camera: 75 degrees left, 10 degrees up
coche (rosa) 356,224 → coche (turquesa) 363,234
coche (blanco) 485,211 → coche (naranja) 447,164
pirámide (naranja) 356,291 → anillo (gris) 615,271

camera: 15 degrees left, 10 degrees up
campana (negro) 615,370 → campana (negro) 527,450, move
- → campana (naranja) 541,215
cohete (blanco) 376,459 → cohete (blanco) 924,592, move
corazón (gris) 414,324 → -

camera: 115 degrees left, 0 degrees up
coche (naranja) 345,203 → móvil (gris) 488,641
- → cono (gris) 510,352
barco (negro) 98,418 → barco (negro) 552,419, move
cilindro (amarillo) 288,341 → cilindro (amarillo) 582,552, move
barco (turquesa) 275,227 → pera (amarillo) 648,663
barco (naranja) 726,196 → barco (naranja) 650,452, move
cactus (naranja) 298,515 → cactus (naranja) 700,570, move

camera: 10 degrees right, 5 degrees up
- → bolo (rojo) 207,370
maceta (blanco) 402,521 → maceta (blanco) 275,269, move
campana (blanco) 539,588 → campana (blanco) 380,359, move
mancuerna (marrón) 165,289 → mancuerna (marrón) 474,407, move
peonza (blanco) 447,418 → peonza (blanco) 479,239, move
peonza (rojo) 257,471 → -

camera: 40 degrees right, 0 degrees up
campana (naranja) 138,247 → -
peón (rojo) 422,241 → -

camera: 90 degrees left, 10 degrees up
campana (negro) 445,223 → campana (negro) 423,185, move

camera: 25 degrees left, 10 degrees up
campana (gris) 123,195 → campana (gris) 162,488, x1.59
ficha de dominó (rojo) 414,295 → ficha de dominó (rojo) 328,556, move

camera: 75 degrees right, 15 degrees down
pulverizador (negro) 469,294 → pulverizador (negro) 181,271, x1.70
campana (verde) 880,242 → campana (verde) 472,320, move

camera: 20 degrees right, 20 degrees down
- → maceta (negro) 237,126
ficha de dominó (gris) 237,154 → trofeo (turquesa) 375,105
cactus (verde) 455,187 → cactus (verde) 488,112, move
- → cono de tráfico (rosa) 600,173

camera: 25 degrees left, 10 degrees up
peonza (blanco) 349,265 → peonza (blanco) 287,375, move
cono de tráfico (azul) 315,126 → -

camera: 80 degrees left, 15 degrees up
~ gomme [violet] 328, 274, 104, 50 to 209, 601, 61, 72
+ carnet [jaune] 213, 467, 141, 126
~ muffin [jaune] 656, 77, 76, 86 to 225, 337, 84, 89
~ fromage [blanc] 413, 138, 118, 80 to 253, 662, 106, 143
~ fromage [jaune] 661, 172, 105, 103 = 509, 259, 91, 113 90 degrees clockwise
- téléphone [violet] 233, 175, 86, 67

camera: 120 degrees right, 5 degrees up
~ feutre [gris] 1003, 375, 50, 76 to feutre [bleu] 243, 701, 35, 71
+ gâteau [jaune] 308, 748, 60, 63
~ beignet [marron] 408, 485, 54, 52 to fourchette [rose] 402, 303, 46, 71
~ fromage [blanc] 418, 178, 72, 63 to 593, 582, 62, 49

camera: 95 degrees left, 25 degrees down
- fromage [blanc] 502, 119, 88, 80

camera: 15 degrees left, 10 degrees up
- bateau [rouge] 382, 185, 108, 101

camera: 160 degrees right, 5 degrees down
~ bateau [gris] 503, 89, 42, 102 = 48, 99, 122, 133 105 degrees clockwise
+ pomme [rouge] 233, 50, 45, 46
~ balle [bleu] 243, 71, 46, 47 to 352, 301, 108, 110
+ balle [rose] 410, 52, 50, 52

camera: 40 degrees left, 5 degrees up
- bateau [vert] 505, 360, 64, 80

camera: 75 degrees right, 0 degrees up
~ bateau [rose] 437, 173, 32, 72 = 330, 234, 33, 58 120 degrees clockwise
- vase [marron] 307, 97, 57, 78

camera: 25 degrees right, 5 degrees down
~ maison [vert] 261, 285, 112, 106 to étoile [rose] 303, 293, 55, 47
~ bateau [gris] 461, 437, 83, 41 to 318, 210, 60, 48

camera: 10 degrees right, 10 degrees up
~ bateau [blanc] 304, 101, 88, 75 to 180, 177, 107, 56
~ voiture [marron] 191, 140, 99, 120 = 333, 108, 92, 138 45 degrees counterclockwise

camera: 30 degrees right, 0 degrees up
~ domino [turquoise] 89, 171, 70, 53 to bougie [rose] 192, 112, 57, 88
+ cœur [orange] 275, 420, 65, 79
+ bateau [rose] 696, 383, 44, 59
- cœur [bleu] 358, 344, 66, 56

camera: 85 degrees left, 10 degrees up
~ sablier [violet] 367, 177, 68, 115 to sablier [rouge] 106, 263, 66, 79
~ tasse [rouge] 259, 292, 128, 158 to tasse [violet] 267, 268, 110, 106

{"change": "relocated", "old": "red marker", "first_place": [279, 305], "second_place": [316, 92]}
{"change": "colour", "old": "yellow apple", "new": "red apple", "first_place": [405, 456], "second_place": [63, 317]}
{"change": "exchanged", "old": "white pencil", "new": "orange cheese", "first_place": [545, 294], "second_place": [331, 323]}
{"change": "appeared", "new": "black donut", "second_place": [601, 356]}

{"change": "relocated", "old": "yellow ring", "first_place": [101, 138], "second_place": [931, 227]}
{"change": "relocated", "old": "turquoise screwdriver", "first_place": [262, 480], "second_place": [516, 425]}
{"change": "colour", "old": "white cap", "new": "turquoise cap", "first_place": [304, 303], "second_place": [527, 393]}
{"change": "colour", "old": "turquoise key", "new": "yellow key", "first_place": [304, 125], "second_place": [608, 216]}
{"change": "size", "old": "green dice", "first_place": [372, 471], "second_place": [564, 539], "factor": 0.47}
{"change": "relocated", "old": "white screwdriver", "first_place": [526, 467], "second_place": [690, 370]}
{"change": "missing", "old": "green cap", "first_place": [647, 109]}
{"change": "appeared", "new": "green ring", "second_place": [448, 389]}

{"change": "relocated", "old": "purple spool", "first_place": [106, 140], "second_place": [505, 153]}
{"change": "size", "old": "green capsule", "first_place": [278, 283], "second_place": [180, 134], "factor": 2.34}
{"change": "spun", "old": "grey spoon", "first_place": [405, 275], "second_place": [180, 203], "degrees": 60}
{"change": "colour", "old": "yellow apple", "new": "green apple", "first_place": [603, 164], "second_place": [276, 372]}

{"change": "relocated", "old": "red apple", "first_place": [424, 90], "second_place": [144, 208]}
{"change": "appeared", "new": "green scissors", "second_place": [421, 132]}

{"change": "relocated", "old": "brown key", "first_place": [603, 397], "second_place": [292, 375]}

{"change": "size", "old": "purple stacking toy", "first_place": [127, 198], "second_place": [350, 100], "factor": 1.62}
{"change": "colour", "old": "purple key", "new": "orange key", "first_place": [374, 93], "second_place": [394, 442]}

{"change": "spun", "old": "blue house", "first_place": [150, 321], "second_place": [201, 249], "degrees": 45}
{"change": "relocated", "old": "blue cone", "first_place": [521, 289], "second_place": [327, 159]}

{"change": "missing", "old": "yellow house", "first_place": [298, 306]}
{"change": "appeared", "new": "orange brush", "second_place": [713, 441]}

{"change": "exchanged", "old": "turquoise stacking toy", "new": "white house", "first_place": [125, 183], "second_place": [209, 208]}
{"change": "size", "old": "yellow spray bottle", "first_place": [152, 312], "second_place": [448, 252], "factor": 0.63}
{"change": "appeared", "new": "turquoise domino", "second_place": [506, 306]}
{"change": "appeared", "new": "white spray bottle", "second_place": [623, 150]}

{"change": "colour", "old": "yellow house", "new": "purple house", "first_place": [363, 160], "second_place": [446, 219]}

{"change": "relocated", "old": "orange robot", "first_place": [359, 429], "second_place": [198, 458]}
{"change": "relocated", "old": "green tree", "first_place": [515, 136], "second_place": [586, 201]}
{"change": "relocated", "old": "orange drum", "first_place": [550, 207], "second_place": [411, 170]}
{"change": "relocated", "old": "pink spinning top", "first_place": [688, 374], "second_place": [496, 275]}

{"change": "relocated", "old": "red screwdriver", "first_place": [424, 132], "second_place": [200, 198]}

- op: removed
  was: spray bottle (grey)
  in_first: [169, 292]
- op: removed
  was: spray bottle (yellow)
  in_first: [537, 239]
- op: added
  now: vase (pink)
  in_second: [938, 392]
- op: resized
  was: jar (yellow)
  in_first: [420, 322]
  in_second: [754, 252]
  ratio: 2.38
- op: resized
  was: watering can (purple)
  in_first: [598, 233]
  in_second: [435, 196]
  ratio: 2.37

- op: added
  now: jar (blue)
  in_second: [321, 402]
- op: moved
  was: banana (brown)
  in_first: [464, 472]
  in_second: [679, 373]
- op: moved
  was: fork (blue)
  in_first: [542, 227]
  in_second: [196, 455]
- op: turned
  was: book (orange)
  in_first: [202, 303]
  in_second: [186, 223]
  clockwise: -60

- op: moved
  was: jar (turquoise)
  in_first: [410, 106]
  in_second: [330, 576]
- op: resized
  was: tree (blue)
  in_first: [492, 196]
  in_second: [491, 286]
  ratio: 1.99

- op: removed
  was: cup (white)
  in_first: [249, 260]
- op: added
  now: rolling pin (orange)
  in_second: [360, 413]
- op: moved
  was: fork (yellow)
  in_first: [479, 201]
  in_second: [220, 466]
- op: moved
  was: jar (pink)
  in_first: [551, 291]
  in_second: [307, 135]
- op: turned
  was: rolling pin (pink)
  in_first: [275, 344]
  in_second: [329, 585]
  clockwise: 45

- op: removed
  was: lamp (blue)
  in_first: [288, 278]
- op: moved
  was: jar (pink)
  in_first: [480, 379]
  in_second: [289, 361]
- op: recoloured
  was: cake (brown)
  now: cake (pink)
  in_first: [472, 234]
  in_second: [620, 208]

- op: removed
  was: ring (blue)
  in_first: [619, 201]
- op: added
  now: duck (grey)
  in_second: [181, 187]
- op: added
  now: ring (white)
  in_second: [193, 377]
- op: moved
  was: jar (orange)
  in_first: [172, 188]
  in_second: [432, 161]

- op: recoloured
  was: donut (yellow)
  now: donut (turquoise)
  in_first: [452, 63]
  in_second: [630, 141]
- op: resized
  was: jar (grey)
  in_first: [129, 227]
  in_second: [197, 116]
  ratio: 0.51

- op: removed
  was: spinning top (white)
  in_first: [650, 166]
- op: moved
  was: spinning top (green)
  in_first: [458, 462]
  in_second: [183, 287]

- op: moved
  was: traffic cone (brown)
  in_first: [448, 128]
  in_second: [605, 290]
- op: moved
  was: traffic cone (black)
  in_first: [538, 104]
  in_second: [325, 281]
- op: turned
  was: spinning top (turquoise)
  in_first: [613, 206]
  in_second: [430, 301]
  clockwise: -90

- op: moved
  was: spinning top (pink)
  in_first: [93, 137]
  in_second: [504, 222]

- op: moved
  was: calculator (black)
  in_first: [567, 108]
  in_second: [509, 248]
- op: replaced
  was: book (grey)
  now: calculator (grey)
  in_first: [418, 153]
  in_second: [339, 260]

### Instructions for the task
Please return exactly the lines from the first line of the material through the one with "coche (blanco) 485,211", and no lines after it.

### Result below
camera: 75 degrees left, 10 degrees up
coche (rosa) 356,224 → coche (turquesa) 363,234
coche (blanco) 485,211 → coche (naranja) 447,164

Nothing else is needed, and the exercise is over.